Data block:
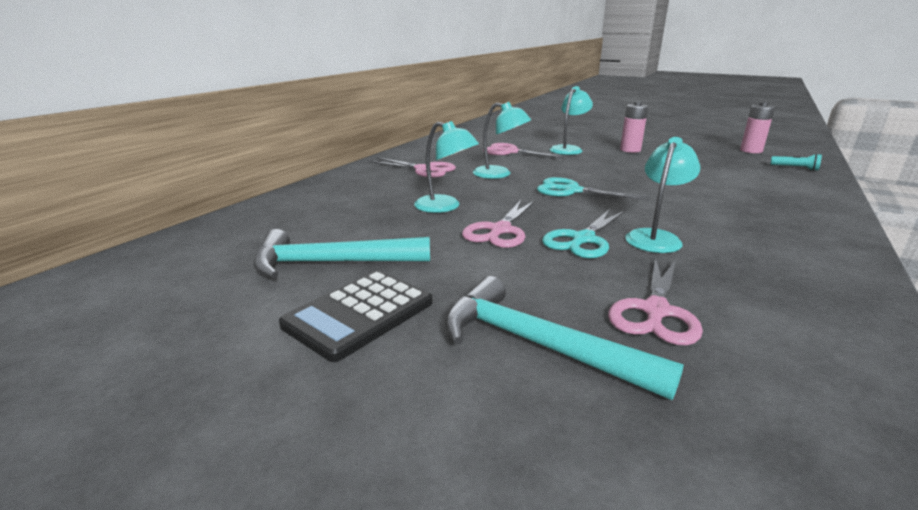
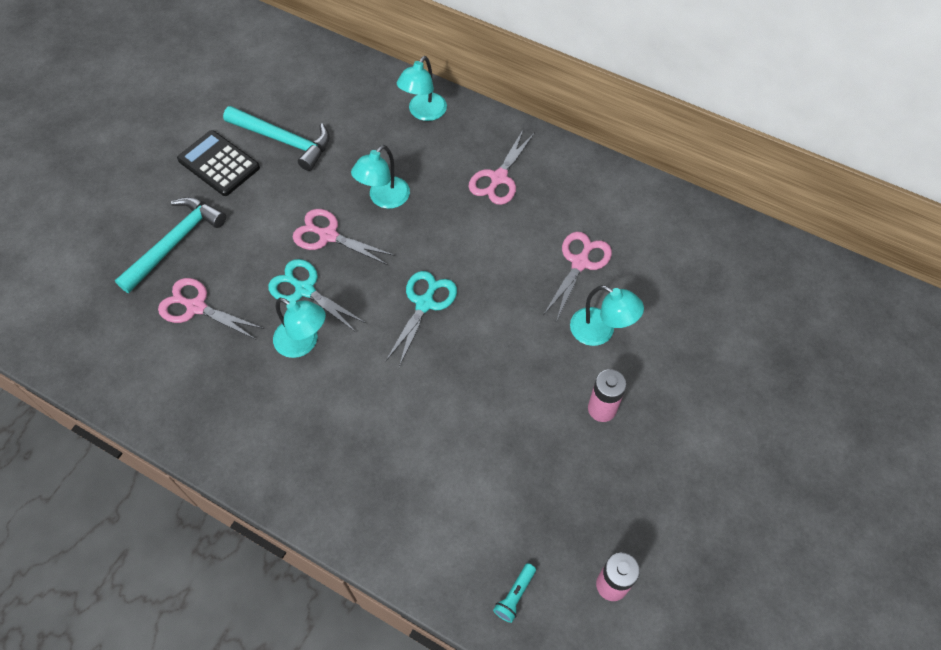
camera: 90 degrees right, 35 degrees up
turquoise hammer [253,229,430,278] -> turquoise hammer turned 120 degrees clockwise [223,106,330,171]
turquoise lamp [473,102,531,179] -> turquoise lamp moved to [397,56,447,121]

Task brief: Give back each line above exactly, with pictures dropped.

Exercise output:
camera: 90 degrees right, 35 degrees up
turquoise hammer [253,229,430,278] -> turquoise hammer turned 120 degrees clockwise [223,106,330,171]
turquoise lamp [473,102,531,179] -> turquoise lamp moved to [397,56,447,121]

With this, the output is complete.